What you have to do. Before you reproduce the entries that follow, strip out any image they contain and keep the rest exact.

Material to process.
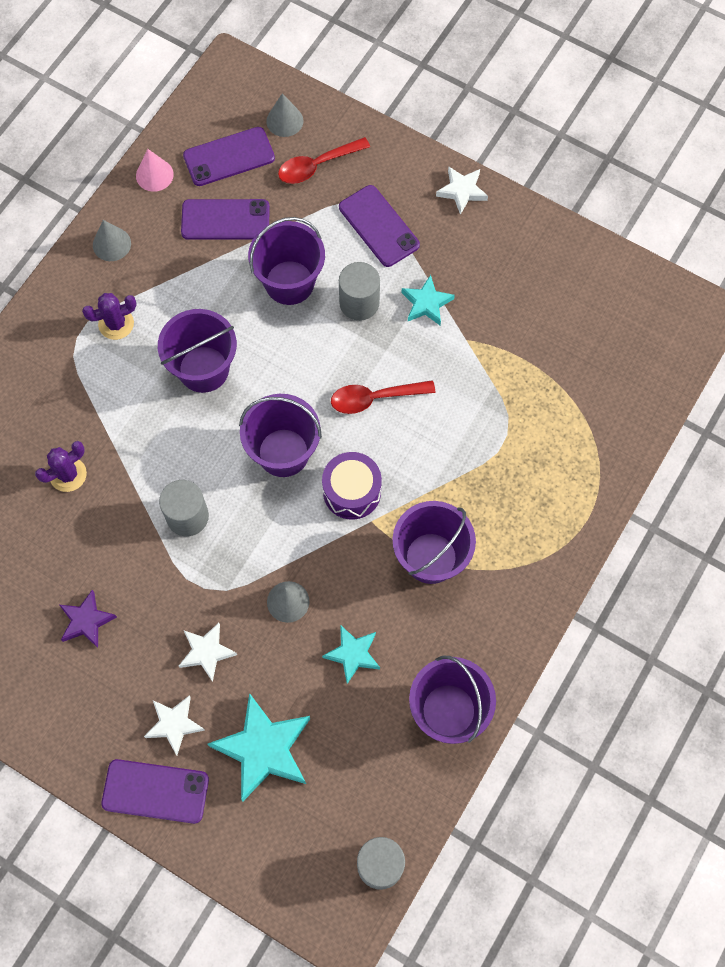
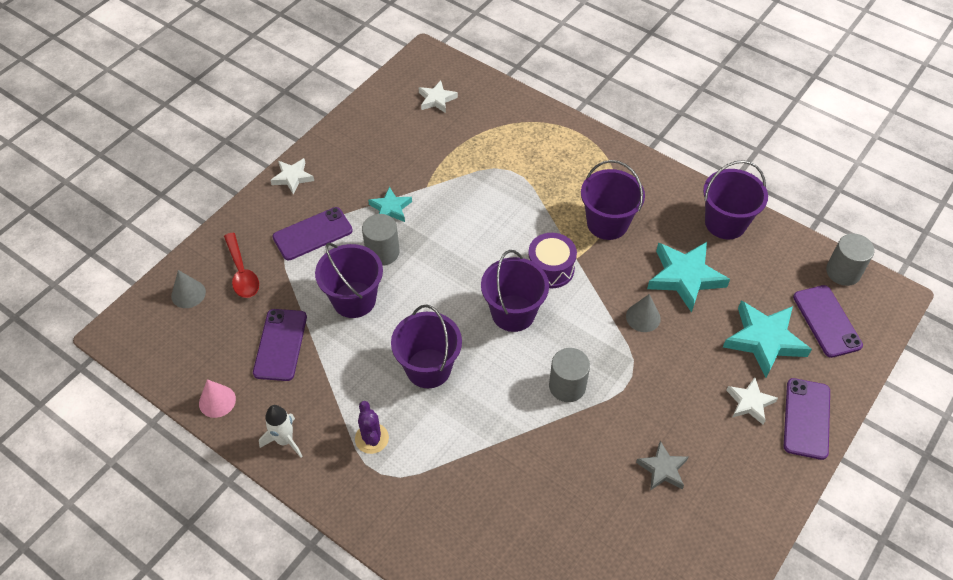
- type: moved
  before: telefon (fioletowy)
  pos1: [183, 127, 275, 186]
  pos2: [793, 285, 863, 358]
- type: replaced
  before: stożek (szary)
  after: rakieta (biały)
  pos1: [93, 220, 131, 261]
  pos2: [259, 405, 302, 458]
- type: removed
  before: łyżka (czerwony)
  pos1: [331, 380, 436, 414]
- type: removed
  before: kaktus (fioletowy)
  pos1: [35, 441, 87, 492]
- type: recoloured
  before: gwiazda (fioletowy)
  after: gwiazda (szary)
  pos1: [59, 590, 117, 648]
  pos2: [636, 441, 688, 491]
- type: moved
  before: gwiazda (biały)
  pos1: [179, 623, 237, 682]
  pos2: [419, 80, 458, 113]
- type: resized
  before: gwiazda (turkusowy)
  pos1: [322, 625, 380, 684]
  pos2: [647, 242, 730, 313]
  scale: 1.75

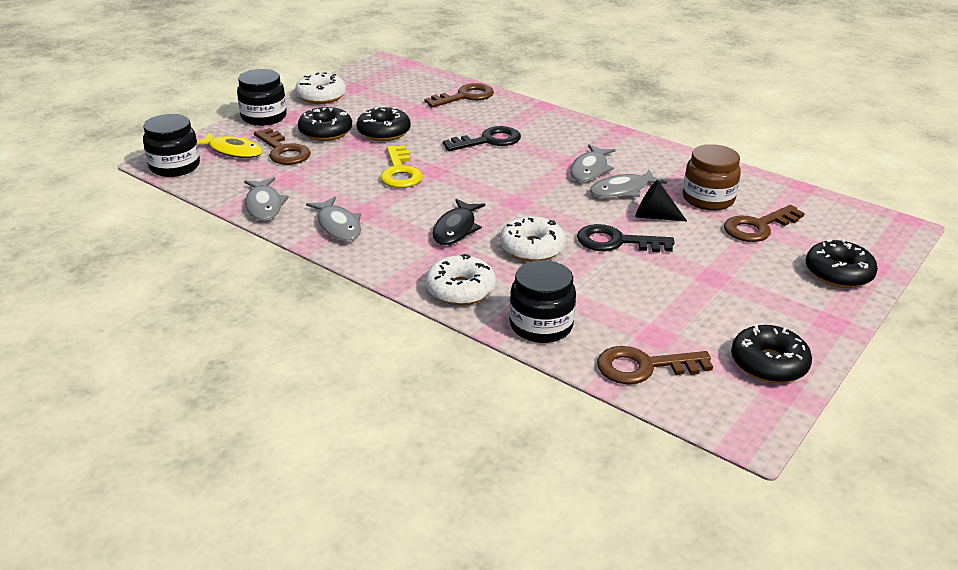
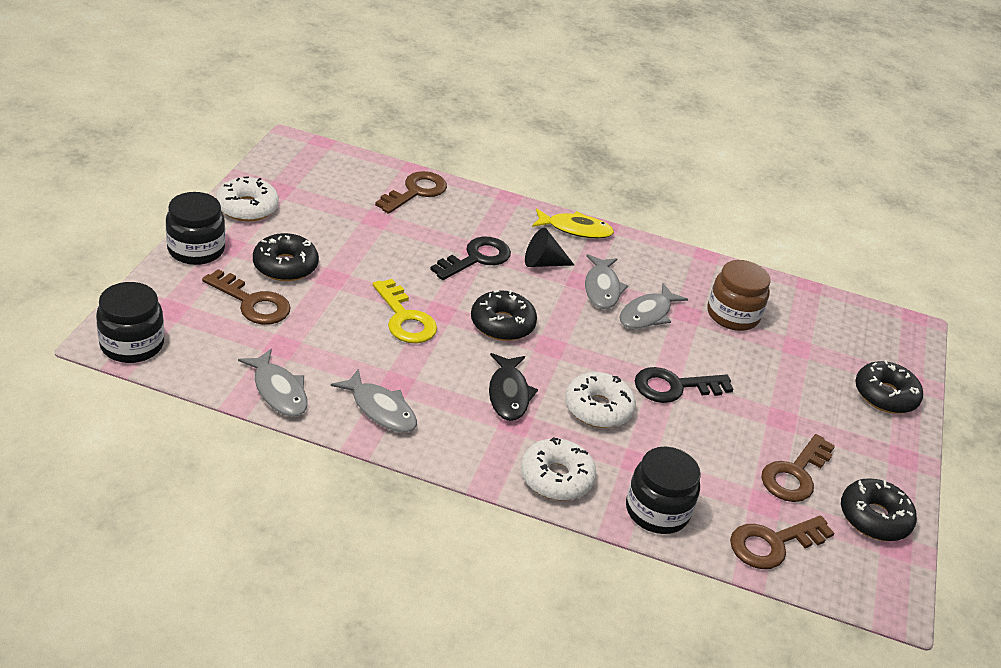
- type: moved
  before: donut (czarny)
  pos1: [356, 106, 411, 141]
  pos2: [471, 290, 537, 341]
- type: moved
  before: ryba (żółty)
  pos1: [197, 132, 263, 158]
  pos2: [532, 209, 614, 238]
- type: moved
  before: stożek (czarny)
  pos1: [636, 180, 687, 221]
  pos2: [525, 228, 574, 267]
- type: moved
  before: klucz (brązowy)
  pos1: [724, 205, 805, 242]
  pos2: [761, 434, 835, 502]

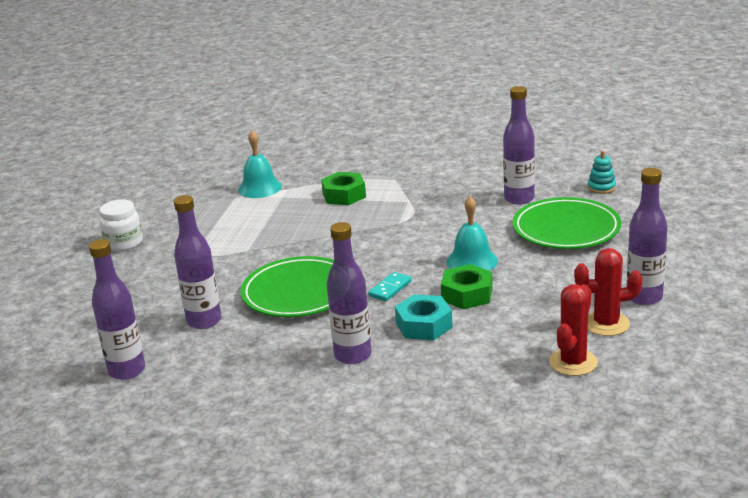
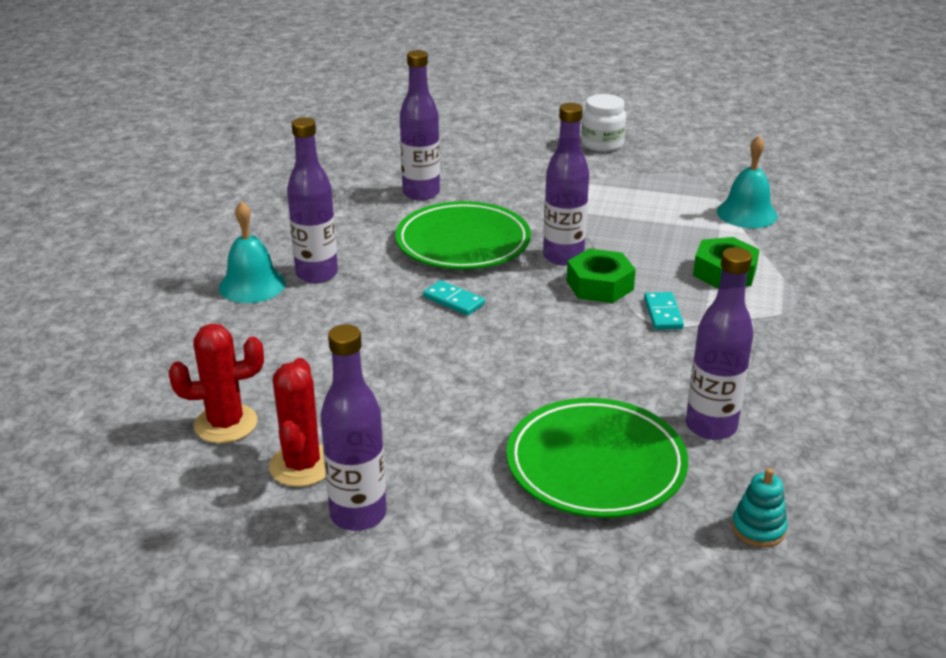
- type: moved
  before: dzwonek (turkusowy)
  pos1: [446, 196, 498, 271]
  pos2: [219, 201, 286, 303]
- type: moved
  before: butelka (fioletowy)
  pos1: [89, 239, 145, 380]
  pos2: [543, 103, 589, 266]
- type: moved
  before: nakrętka (zielony)
  pos1: [441, 264, 493, 309]
  pos2: [567, 249, 636, 303]
- type: turned
  before: kaktus (czerwony)
  pos1: [549, 284, 598, 376]
  pos2: [169, 324, 264, 443]
  turn: -45
- type: removed
  before: nakrętka (turkusowy)
  pos1: [395, 294, 453, 340]
- type: added
  after: kostka domina (turkusowy)
  pos2: [644, 292, 684, 330]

Exercise solution.
- type: moved
  before: telefon (fioletowy)
  pos1: [183, 127, 275, 186]
  pos2: [793, 285, 863, 358]
- type: replaced
  before: stożek (szary)
  after: rakieta (biały)
  pos1: [93, 220, 131, 261]
  pos2: [259, 405, 302, 458]
- type: removed
  before: łyżka (czerwony)
  pos1: [331, 380, 436, 414]
- type: removed
  before: kaktus (fioletowy)
  pos1: [35, 441, 87, 492]
- type: recoloured
  before: gwiazda (fioletowy)
  after: gwiazda (szary)
  pos1: [59, 590, 117, 648]
  pos2: [636, 441, 688, 491]
- type: moved
  before: gwiazda (biały)
  pos1: [179, 623, 237, 682]
  pos2: [419, 80, 458, 113]
- type: resized
  before: gwiazda (turkusowy)
  pos1: [322, 625, 380, 684]
  pos2: [647, 242, 730, 313]
  scale: 1.75

- type: moved
  before: donut (czarny)
  pos1: [356, 106, 411, 141]
  pos2: [471, 290, 537, 341]
- type: moved
  before: ryba (żółty)
  pos1: [197, 132, 263, 158]
  pos2: [532, 209, 614, 238]
- type: moved
  before: stożek (czarny)
  pos1: [636, 180, 687, 221]
  pos2: [525, 228, 574, 267]
- type: moved
  before: klucz (brązowy)
  pos1: [724, 205, 805, 242]
  pos2: [761, 434, 835, 502]

- type: moved
  before: dzwonek (turkusowy)
  pos1: [446, 196, 498, 271]
  pos2: [219, 201, 286, 303]
- type: moved
  before: butelka (fioletowy)
  pos1: [89, 239, 145, 380]
  pos2: [543, 103, 589, 266]
- type: moved
  before: nakrętka (zielony)
  pos1: [441, 264, 493, 309]
  pos2: [567, 249, 636, 303]
- type: turned
  before: kaktus (czerwony)
  pos1: [549, 284, 598, 376]
  pos2: [169, 324, 264, 443]
  turn: -45
- type: removed
  before: nakrętka (turkusowy)
  pos1: [395, 294, 453, 340]
- type: added
  after: kostka domina (turkusowy)
  pos2: [644, 292, 684, 330]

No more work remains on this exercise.